## Spatial relation data

>> Begin

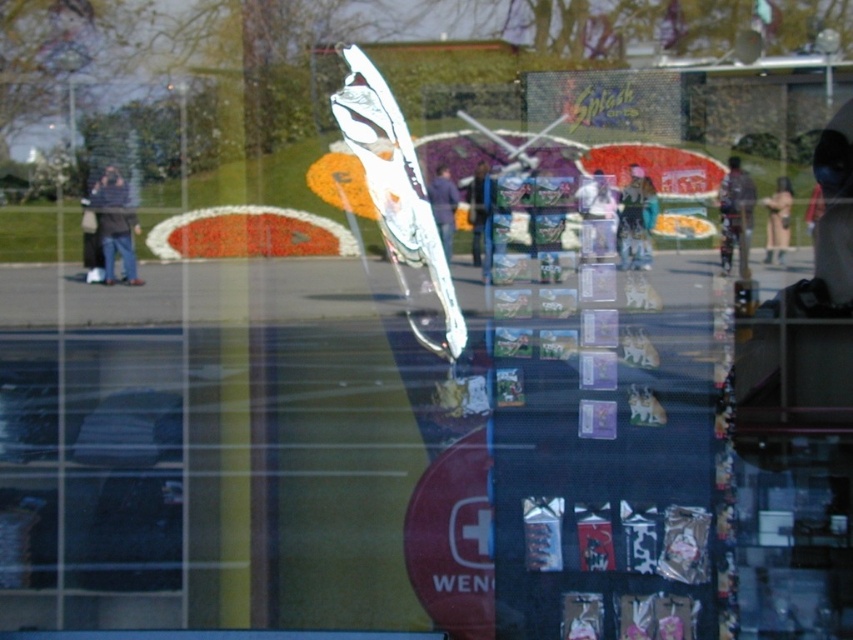
Question: Which object is closer to the camera taking this photo?

Choices:
 (A) light brown leather jacket at right
 (B) matte black jacket at left

Answer: (A)

Question: Is light brown leather jacket at right closer to the viewer compared to dark blue jeans at center?

Choices:
 (A) no
 (B) yes

Answer: (B)

Question: Estimate the real-world distances between objects in this image. Which object is farther from the matte black jacket at left?

Choices:
 (A) light brown leather jacket at right
 (B) dark blue jeans at left
 (C) blue denim jeans at center

Answer: (A)

Question: Can you confirm if camouflage jacket at right is positioned above dark blue jeans at left?

Choices:
 (A) no
 (B) yes

Answer: (B)

Question: Does dark blue jeans at center have a greater width compared to blue denim jeans at center?

Choices:
 (A) yes
 (B) no

Answer: (A)

Question: Which object is farther from the camera taking this photo?

Choices:
 (A) matte black jacket at left
 (B) light brown leather jacket at right
 (C) blue denim jeans at center

Answer: (A)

>> End

## WHAT YOU NEED TO DO
Rewrite the part of the listing that runs from the line containing "Question: Which object is farther" through the end of the listing, substituting "tan suede jacket" for "light brown leather jacket" and leaving everything else unchanged.

## SOLVED EXERCISE
Question: Which object is farther from the camera taking this photo?

Choices:
 (A) matte black jacket at left
 (B) tan suede jacket at right
 (C) blue denim jeans at center

Answer: (A)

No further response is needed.